Task:
Search the lines of the records for the word "pink", and copy every line that has it.

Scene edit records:
⁂

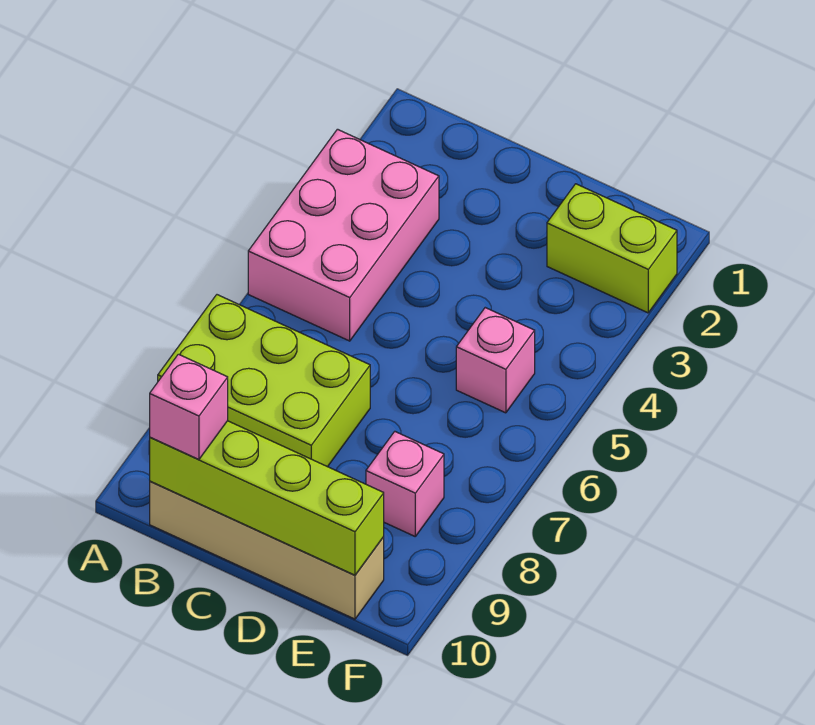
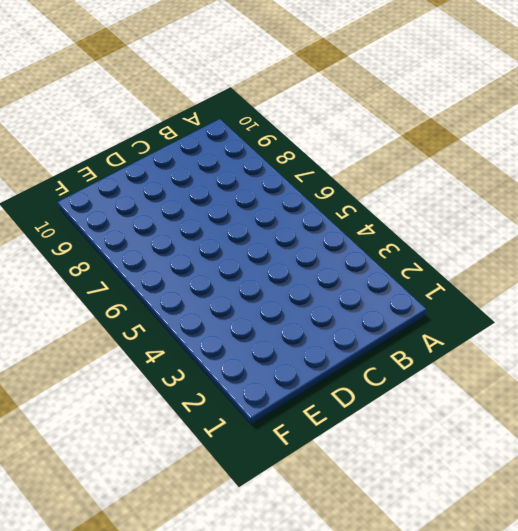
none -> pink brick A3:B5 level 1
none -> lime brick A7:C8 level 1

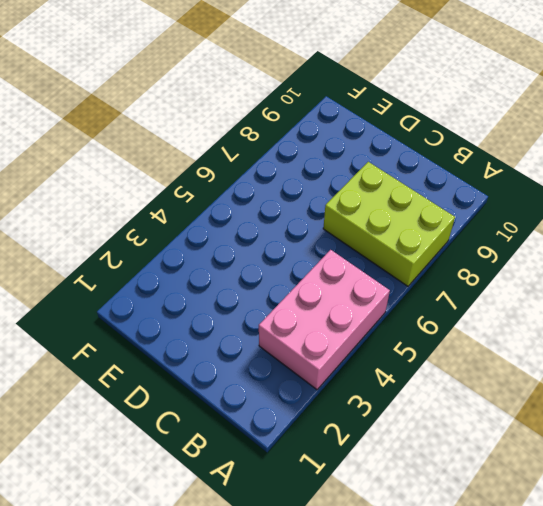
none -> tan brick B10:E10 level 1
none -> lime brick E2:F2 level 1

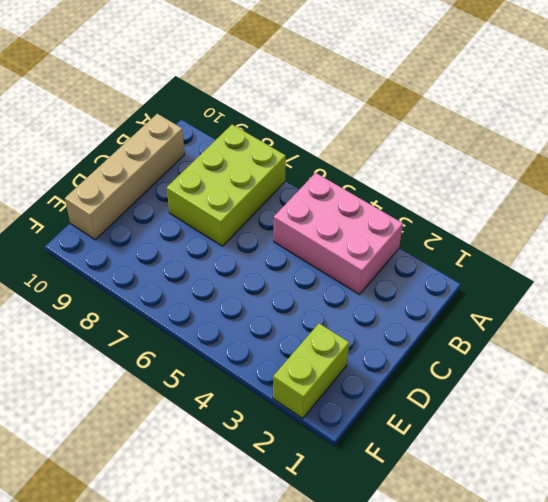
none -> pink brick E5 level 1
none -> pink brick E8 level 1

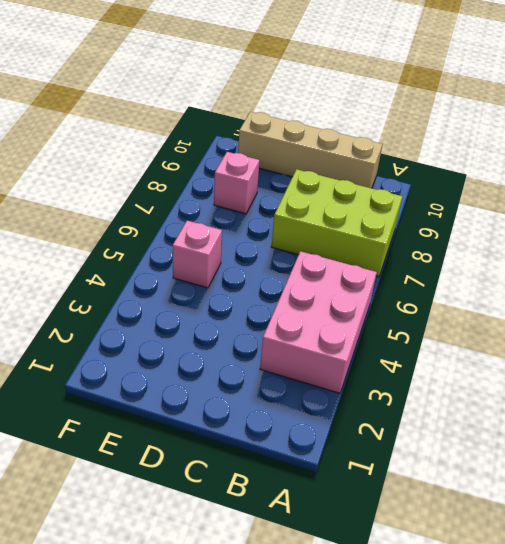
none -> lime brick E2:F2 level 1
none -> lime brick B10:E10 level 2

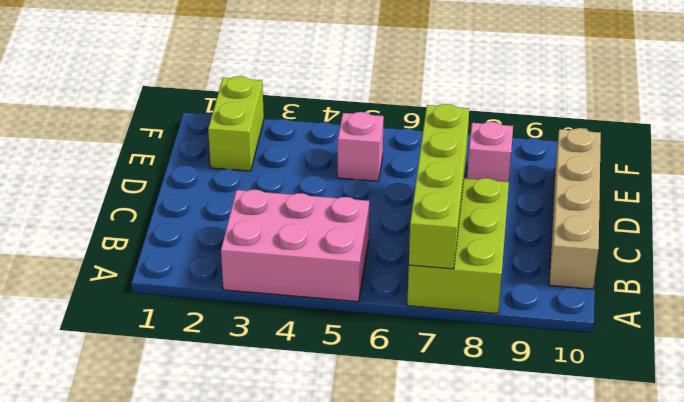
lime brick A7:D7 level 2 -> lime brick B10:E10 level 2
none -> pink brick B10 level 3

⁂

Answer:
none -> pink brick A3:B5 level 1
none -> pink brick E5 level 1
none -> pink brick E8 level 1
none -> pink brick B10 level 3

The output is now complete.